● How to complete this task: Look below for the line with "white goblet [482,187,525,280]", and from there restate every line word for word until the entries end.

● Record excerpts:
◆ ◆ ◆ ◆ ◆

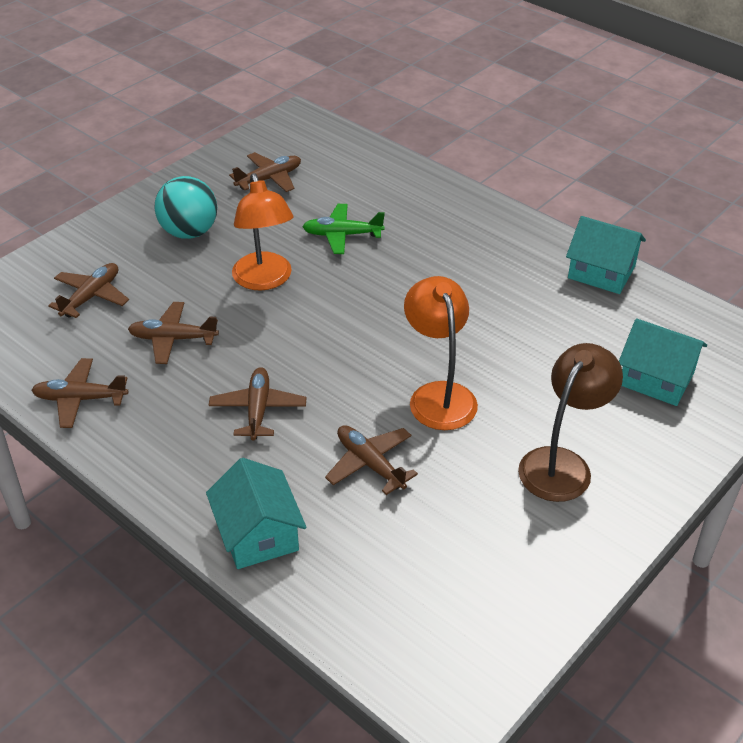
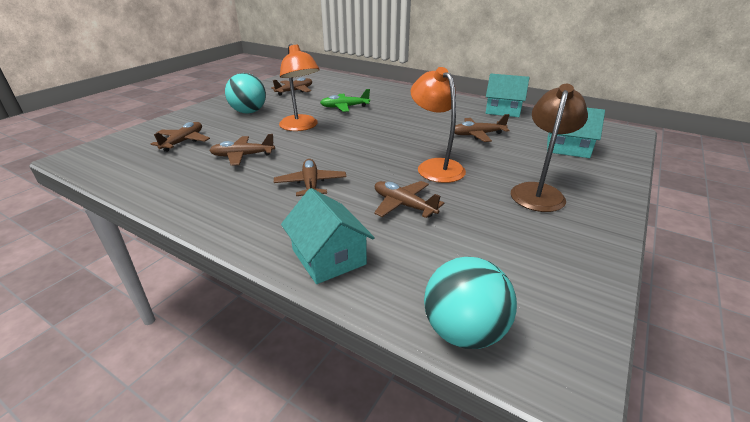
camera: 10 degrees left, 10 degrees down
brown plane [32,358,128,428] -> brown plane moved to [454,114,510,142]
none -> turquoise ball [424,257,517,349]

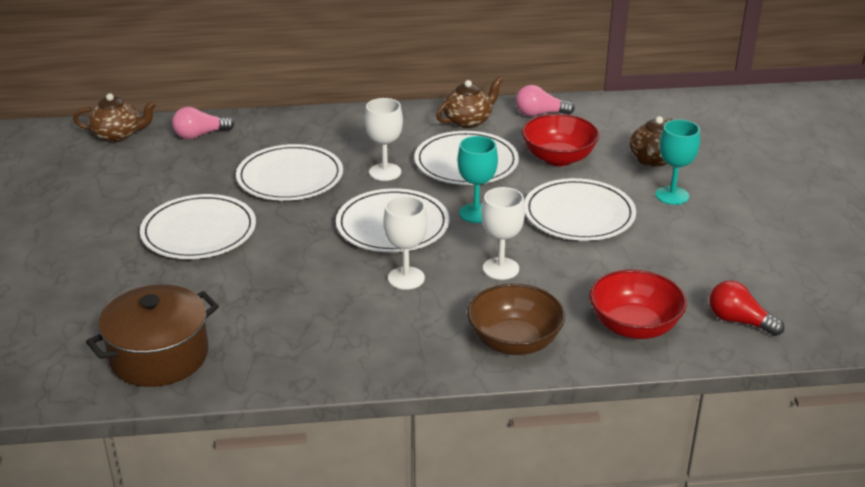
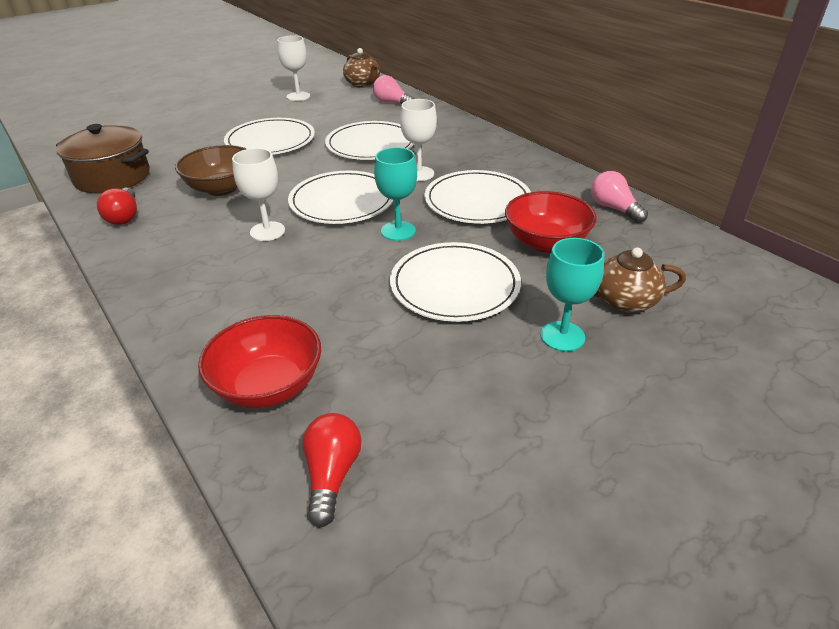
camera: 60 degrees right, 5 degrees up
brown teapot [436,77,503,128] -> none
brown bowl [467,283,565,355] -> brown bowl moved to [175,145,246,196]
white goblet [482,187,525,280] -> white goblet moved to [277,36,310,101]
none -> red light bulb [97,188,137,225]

◆ ◆ ◆ ◆ ◆

● Answer box:
white goblet [482,187,525,280] -> white goblet moved to [277,36,310,101]
none -> red light bulb [97,188,137,225]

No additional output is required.